Assignment – Using the listing below, output only the lines from the one that contains "blue star: (72, 119) -> (57, 76), moved" through the one that contains "brown square: (15, 124)", inclusive, exactly as given and without images.

Supplied material –
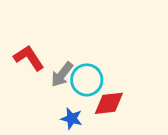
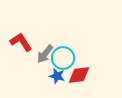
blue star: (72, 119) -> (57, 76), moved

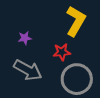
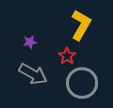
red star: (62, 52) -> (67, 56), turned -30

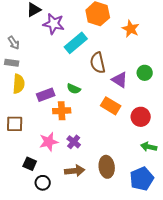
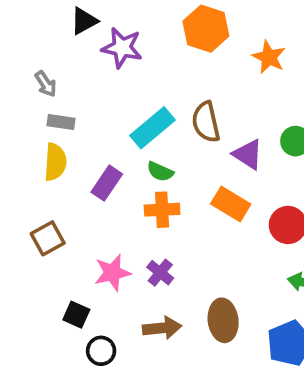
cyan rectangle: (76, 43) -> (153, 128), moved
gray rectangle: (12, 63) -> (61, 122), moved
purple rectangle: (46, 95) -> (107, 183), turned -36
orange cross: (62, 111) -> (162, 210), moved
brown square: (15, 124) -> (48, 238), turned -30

* * *

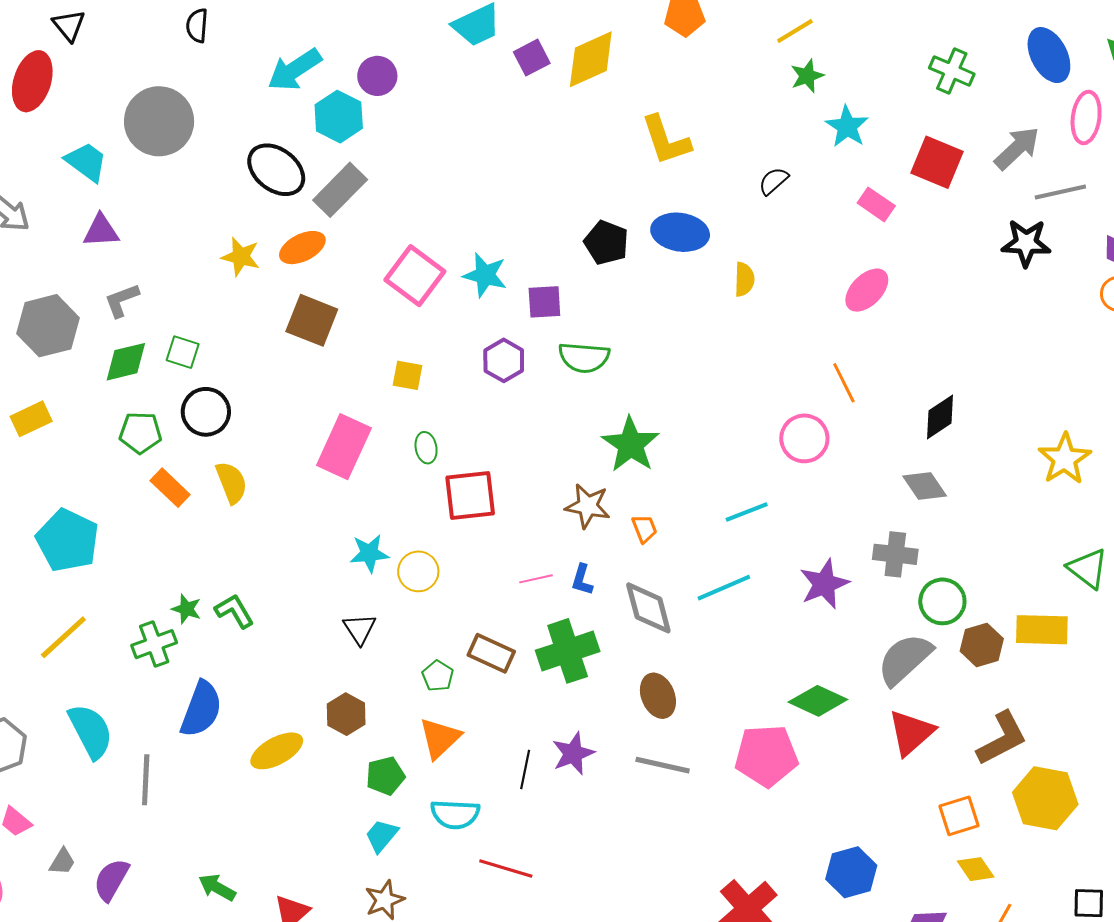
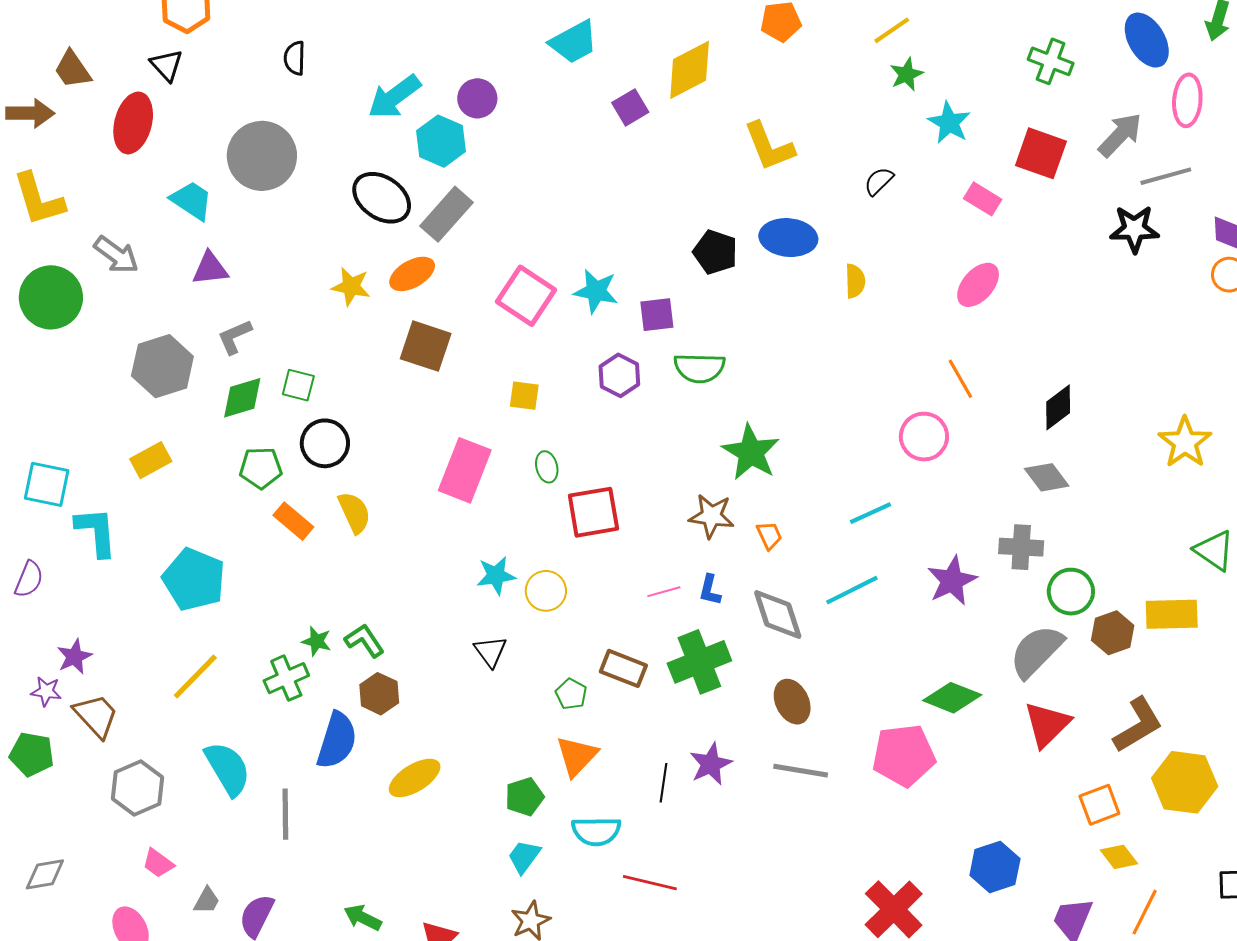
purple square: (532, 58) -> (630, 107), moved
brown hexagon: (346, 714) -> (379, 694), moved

Answer for this exercise –
blue star: (72, 119) -> (57, 76), moved

red star: (62, 52) -> (67, 56), turned -30

cyan rectangle: (76, 43) -> (153, 128), moved
gray rectangle: (12, 63) -> (61, 122), moved
purple rectangle: (46, 95) -> (107, 183), turned -36
orange cross: (62, 111) -> (162, 210), moved
brown square: (15, 124) -> (48, 238), turned -30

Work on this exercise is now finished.